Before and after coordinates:
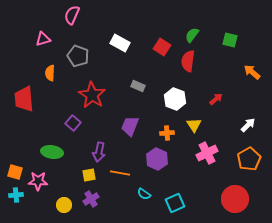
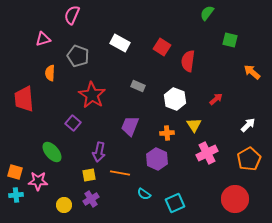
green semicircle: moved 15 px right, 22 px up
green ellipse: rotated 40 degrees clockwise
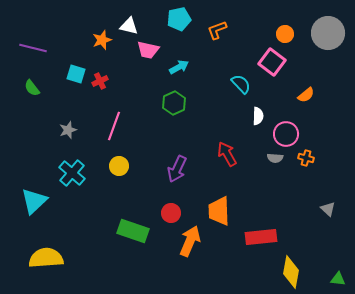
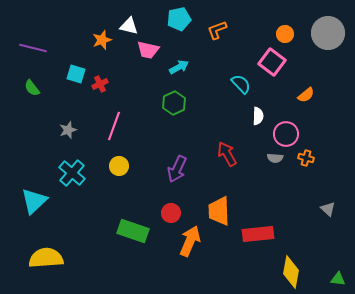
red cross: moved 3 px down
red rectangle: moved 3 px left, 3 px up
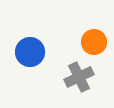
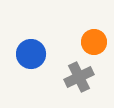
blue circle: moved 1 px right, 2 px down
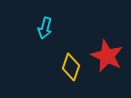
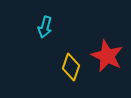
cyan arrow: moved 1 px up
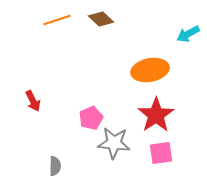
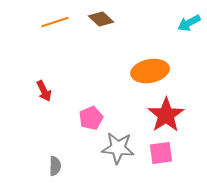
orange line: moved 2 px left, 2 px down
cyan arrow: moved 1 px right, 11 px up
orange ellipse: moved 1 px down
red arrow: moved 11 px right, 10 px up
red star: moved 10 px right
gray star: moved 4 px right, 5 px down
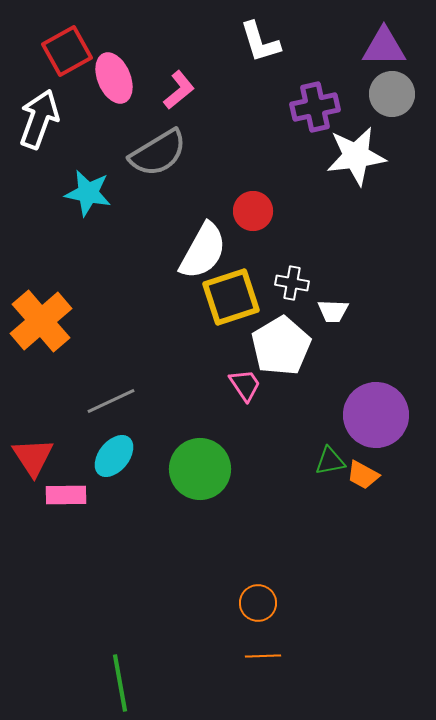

- What needs to be done: In your copy, include no pictures, but reproduce all records exactly.

- Finished task:
green semicircle: moved 15 px right, 22 px up
green ellipse: rotated 40 degrees clockwise
red cross: moved 3 px down
red rectangle: moved 3 px left, 3 px up
blue circle: moved 1 px right, 2 px down
cyan arrow: moved 1 px up
orange line: moved 2 px left, 2 px down
cyan arrow: moved 1 px right, 11 px up
orange ellipse: moved 1 px down
red arrow: moved 11 px right, 10 px up
red star: moved 10 px right
gray star: moved 4 px right, 5 px down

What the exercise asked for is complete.